- Opening Delimiter -
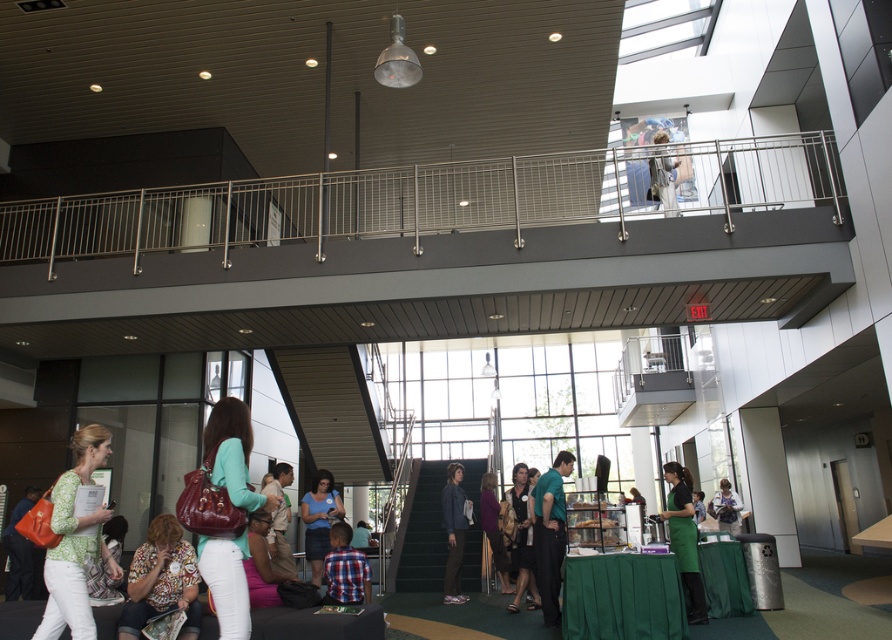
Is green matte shirt at center above matte green dress at lower right?

Yes, green matte shirt at center is above matte green dress at lower right.

Which is above, green matte shirt at center or matte green dress at lower right?

Positioned higher is green matte shirt at center.

You are a GUI agent. You are given a task and a screenshot of the screen. Output one action in this format:
    pyautogui.click(x=<x>, y=<y>)
    Task: Click on the green matte shirt at center
    This screenshot has height=640, width=892.
    Given the screenshot: What is the action you would take?
    pyautogui.click(x=550, y=532)

Where is `green matte shirt at center`? Image resolution: width=892 pixels, height=640 pixels. green matte shirt at center is located at coordinates (550, 532).

Measure the distance from matte black dress at center to green fabric shirt at center.

A distance of 2.77 meters exists between matte black dress at center and green fabric shirt at center.

Which is above, matte black dress at center or green fabric shirt at center?

green fabric shirt at center

The width and height of the screenshot is (892, 640). What do you see at coordinates (522, 538) in the screenshot?
I see `matte black dress at center` at bounding box center [522, 538].

Find the location of a particular element. matte black dress at center is located at coordinates (522, 538).

What do you see at coordinates (233, 452) in the screenshot? Image resolution: width=892 pixels, height=640 pixels. I see `matte brown purse at lower left` at bounding box center [233, 452].

Is matte brown purse at lower left below green fabric apron at lower center?

No, matte brown purse at lower left is not below green fabric apron at lower center.

Locate an element on the screen. The image size is (892, 640). matte brown purse at lower left is located at coordinates (233, 452).

This screenshot has width=892, height=640. In order to click on matte brown purse at lower left in this screenshot , I will do `click(233, 452)`.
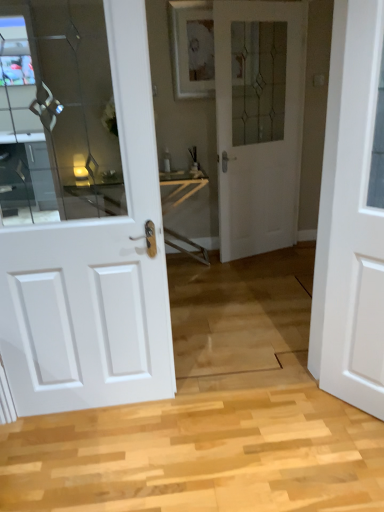
I want to click on free space in front of white glass door at center, which ranks as the 2th door in left-to-right order, so click(x=263, y=276).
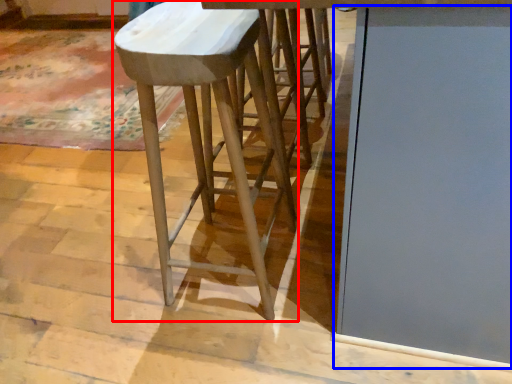
Question: Which object appears farthest to the camera in this image, stool (highlighted by a red box) or glass door (highlighted by a blue box)?

Choices:
 (A) stool
 (B) glass door

Answer: (A)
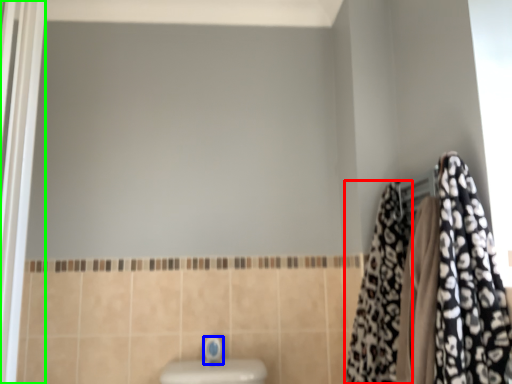
Question: Considering the real-world distances, which object is closest to cloth (highlighted by a red box)? faucet (highlighted by a blue box) or screen door (highlighted by a green box).

Choices:
 (A) faucet
 (B) screen door

Answer: (A)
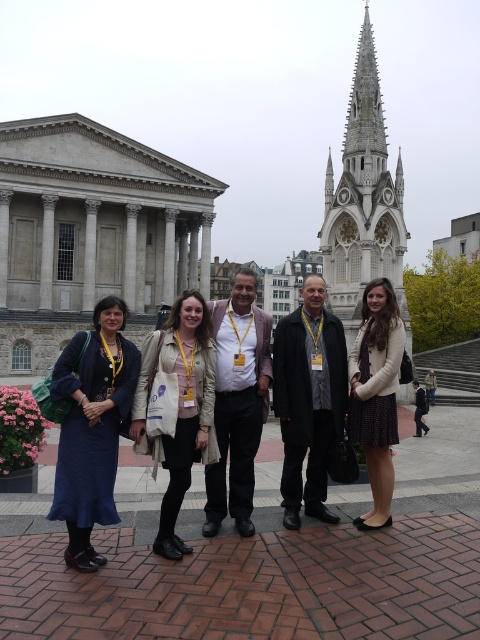
Based on the photo, is light brown leather jacket at center taller than matte beige coat at center?

Indeed, light brown leather jacket at center has a greater height compared to matte beige coat at center.

Who is positioned more to the right, light brown leather jacket at center or matte beige coat at center?

Positioned to the right is light brown leather jacket at center.

Does point (218, 305) come farther from viewer compared to point (184, 401)?

Yes, it is behind point (184, 401).

I want to click on light brown leather jacket at center, so click(238, 401).

Who is taller, matte blue skirt at left or matte white coat at center?

matte white coat at center

Between matte blue skirt at left and matte white coat at center, which one is positioned higher?

Positioned higher is matte white coat at center.

Who is more forward, (84,568) or (386,360)?

Point (84,568) is in front.

This screenshot has width=480, height=640. I want to click on matte blue skirt at left, so click(x=92, y=428).

How distant is light brown leather jacket at center from matte white coat at center?

The distance of light brown leather jacket at center from matte white coat at center is 34.34 feet.

Can you confirm if light brown leather jacket at center is positioned below matte white coat at center?

No.

Identify the location of light brown leather jacket at center. The image size is (480, 640). (238, 401).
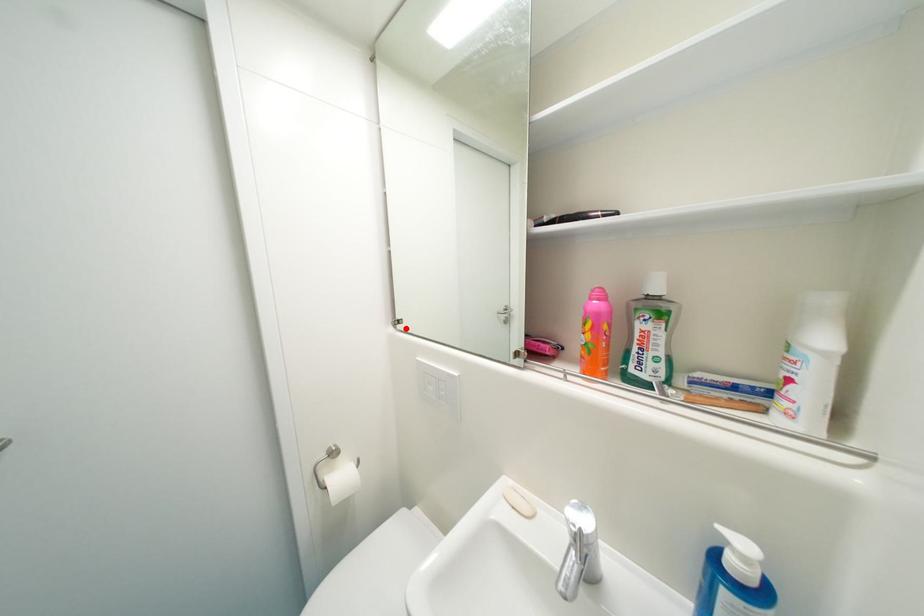
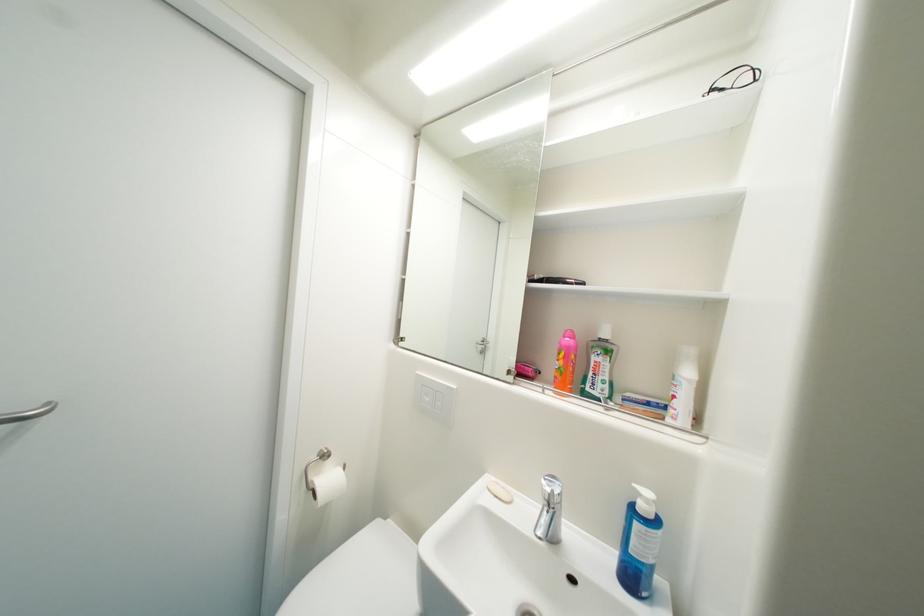
Where in the second image is the point corresponding to the highlighted location from the first image?

(407, 345)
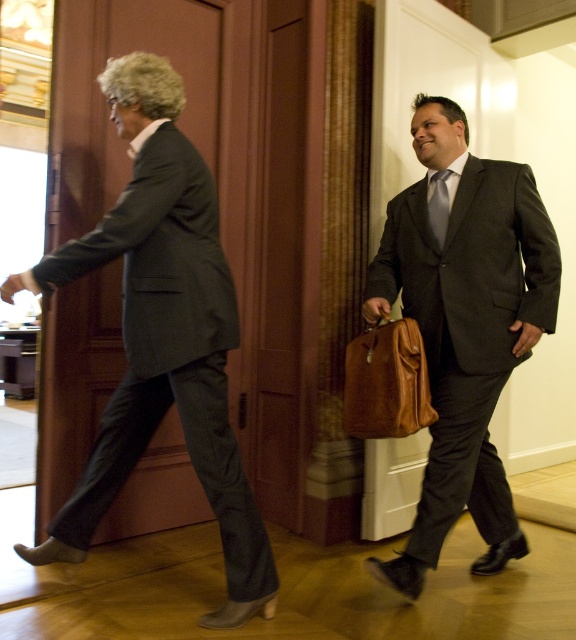
You are a security camera in the hallway. You need to track the position of the matte black suit at left. What are its coordinates?

The coordinates of the matte black suit at left are at point (161,336).

You are a security guard in the building and need to determine which object is bigger between the brown leather briefcase at center and the silky blue tie at center. Which one is larger?

The brown leather briefcase at center has a larger size compared to the silky blue tie at center, so the brown leather briefcase at center is bigger.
- Closing Delimiter -
Retype all of the data above word for word, omitting the pictures.

| Answer space |
Is green matte shirt at center above matte green dress at lower right?

Yes, green matte shirt at center is above matte green dress at lower right.

Which is above, green matte shirt at center or matte green dress at lower right?

Positioned higher is green matte shirt at center.

You are a GUI agent. You are given a task and a screenshot of the screen. Output one action in this format:
    pyautogui.click(x=<x>, y=<y>)
    Task: Click on the green matte shirt at center
    This screenshot has height=640, width=892.
    Given the screenshot: What is the action you would take?
    pyautogui.click(x=550, y=532)

Where is `green matte shirt at center`? Image resolution: width=892 pixels, height=640 pixels. green matte shirt at center is located at coordinates (550, 532).

Measure the distance from matte black dress at center to green fabric shirt at center.

A distance of 2.77 meters exists between matte black dress at center and green fabric shirt at center.

Which is above, matte black dress at center or green fabric shirt at center?

green fabric shirt at center

The width and height of the screenshot is (892, 640). What do you see at coordinates (522, 538) in the screenshot?
I see `matte black dress at center` at bounding box center [522, 538].

Find the location of a particular element. matte black dress at center is located at coordinates (522, 538).

What do you see at coordinates (233, 452) in the screenshot? Image resolution: width=892 pixels, height=640 pixels. I see `matte brown purse at lower left` at bounding box center [233, 452].

Is matte brown purse at lower left below green fabric apron at lower center?

No, matte brown purse at lower left is not below green fabric apron at lower center.

Locate an element on the screen. The image size is (892, 640). matte brown purse at lower left is located at coordinates (233, 452).

This screenshot has width=892, height=640. In order to click on matte brown purse at lower left in this screenshot , I will do `click(233, 452)`.
I want to click on free space in front of white glass door at center, which ranks as the 2th door in left-to-right order, so click(x=263, y=276).
Question: Which object appears farthest to the camera in this image, stool (highlighted by a red box) or glass door (highlighted by a blue box)?

Choices:
 (A) stool
 (B) glass door

Answer: (A)
Question: Considering the real-world distances, which object is closest to cloth (highlighted by a red box)? faucet (highlighted by a blue box) or screen door (highlighted by a green box).

Choices:
 (A) faucet
 (B) screen door

Answer: (A)
Based on the photo, is light brown leather jacket at center taller than matte beige coat at center?

Indeed, light brown leather jacket at center has a greater height compared to matte beige coat at center.

Who is positioned more to the right, light brown leather jacket at center or matte beige coat at center?

Positioned to the right is light brown leather jacket at center.

Does point (218, 305) come farther from viewer compared to point (184, 401)?

Yes, it is behind point (184, 401).

I want to click on light brown leather jacket at center, so click(238, 401).

Who is taller, matte blue skirt at left or matte white coat at center?

matte white coat at center

Between matte blue skirt at left and matte white coat at center, which one is positioned higher?

Positioned higher is matte white coat at center.

Who is more forward, (84,568) or (386,360)?

Point (84,568) is in front.

This screenshot has width=480, height=640. I want to click on matte blue skirt at left, so click(x=92, y=428).

How distant is light brown leather jacket at center from matte white coat at center?

The distance of light brown leather jacket at center from matte white coat at center is 34.34 feet.

Can you confirm if light brown leather jacket at center is positioned below matte white coat at center?

No.

Identify the location of light brown leather jacket at center. The image size is (480, 640). (238, 401).
Where in the second image is the point corresponding to the highlighted location from the first image?

(407, 345)
You are a security camera in the hallway. You need to track the position of the matte black suit at left. What are its coordinates?

The coordinates of the matte black suit at left are at point (161,336).

You are a security guard in the building and need to determine which object is bigger between the brown leather briefcase at center and the silky blue tie at center. Which one is larger?

The brown leather briefcase at center has a larger size compared to the silky blue tie at center, so the brown leather briefcase at center is bigger.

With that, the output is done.